=== ASSIGNMENT ===
Lines that include the string "left" are the ones to copy from the entries below.

-.-.-

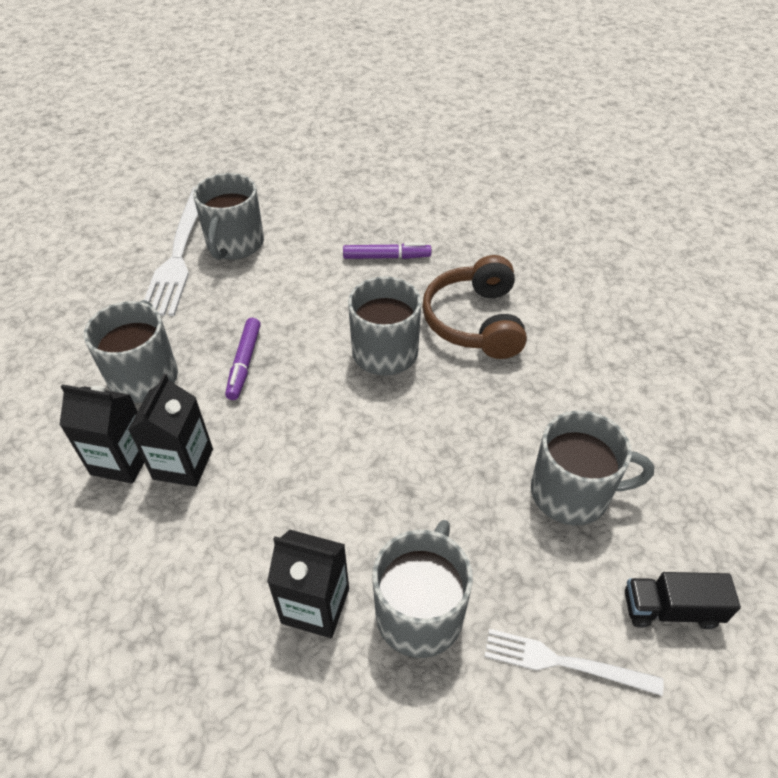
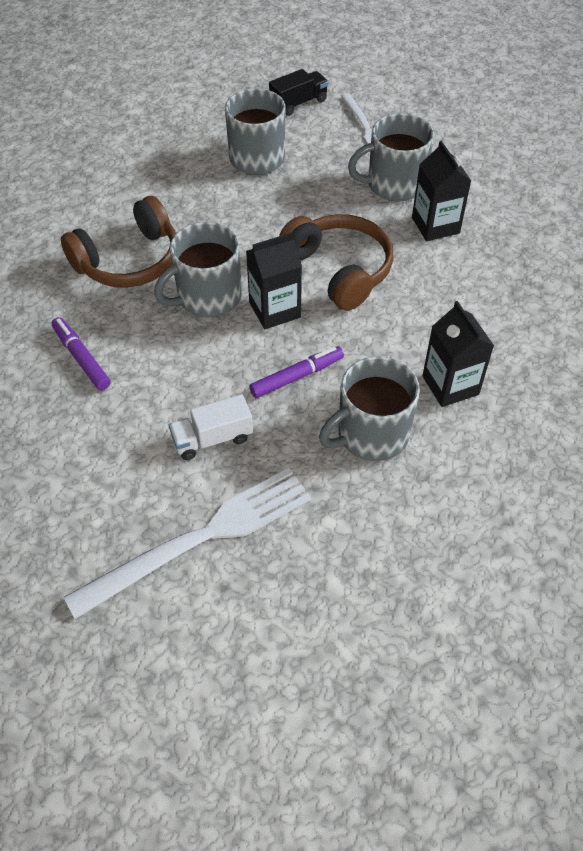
camera: 125 degrees left, 5 degrees up
(183, 464) = (417, 347): black carton -> black carton (274, 310)
(235, 244) = (148, 496): grey mug -> none
(243, 290) = (212, 438): none -> white truck
(332, 464) = (339, 270): none -> brown headphones
(670, 609) = (298, 103): black truck -> black truck turned 90 degrees counterclockwise

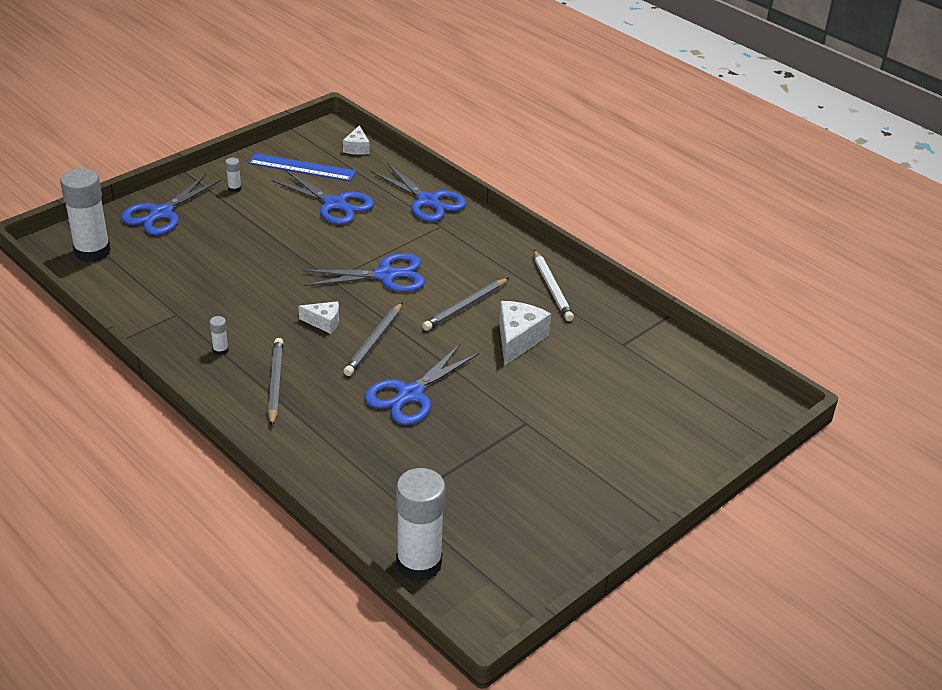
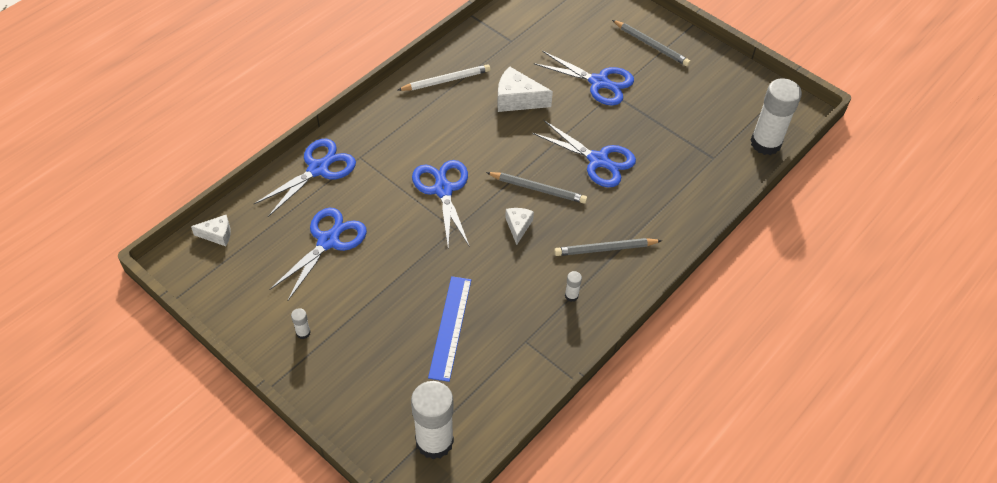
camera: 95 degrees left, 15 degrees up
(162, 213) = (356, 392): blue scissors -> blue scissors (599, 82)
(302, 167) = (258, 278): blue ruler -> blue ruler (450, 327)
(465, 307) = (480, 133): grey pencil -> grey pencil (651, 45)

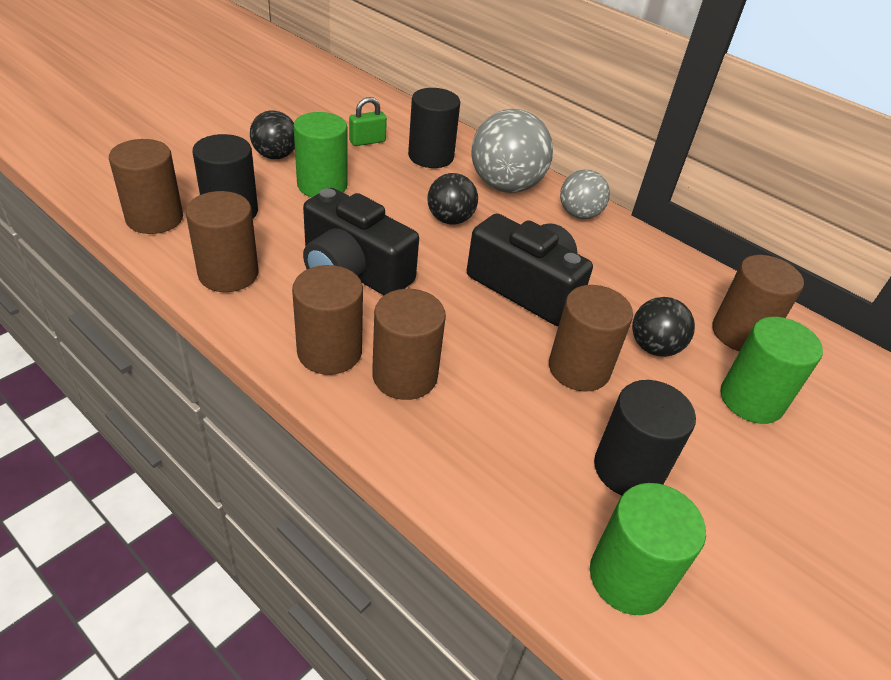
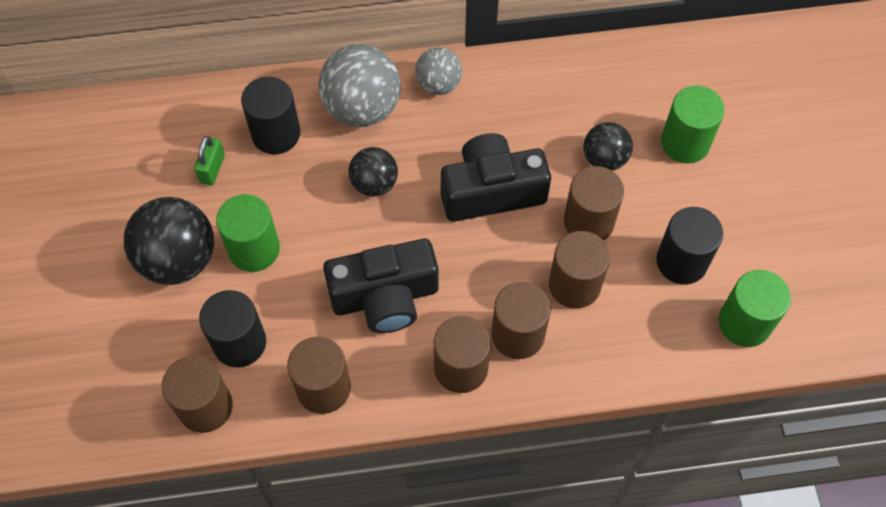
camera: 45 degrees left, 20 degrees up
(275, 156) = (178, 259): black ball -> black ball, size x1.70
(740, 333) = (632, 93): brown cylinder -> brown cylinder (574, 285)

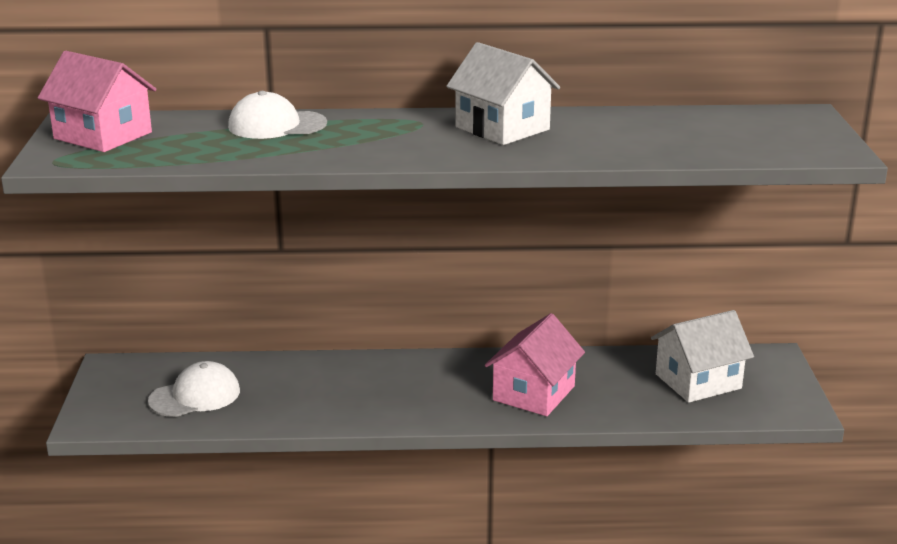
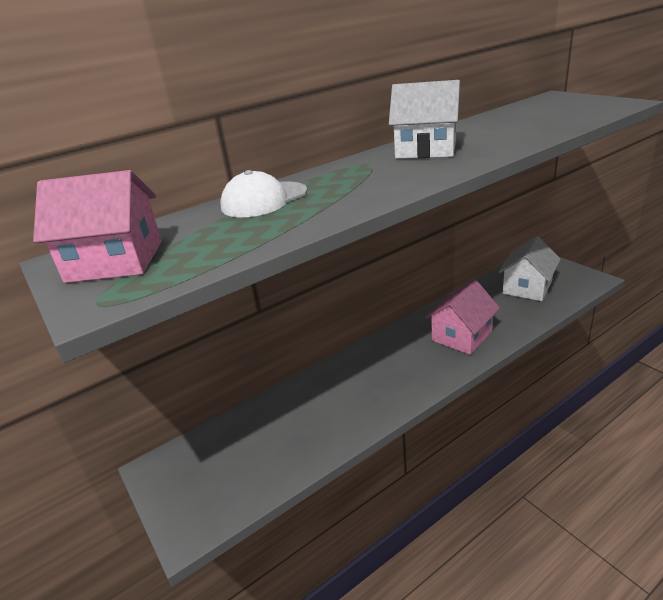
camera: 30 degrees left, 5 degrees up
(195, 396) = (251, 456): white cap -> none
(534, 393) = (461, 336): pink house -> pink house turned 45 degrees clockwise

-.-.-

=== EXERCISE RESPONSE ===
camera: 125 degrees left, 5 degrees up
camera: 95 degrees left, 15 degrees up
camera: 45 degrees left, 20 degrees up
camera: 30 degrees left, 5 degrees up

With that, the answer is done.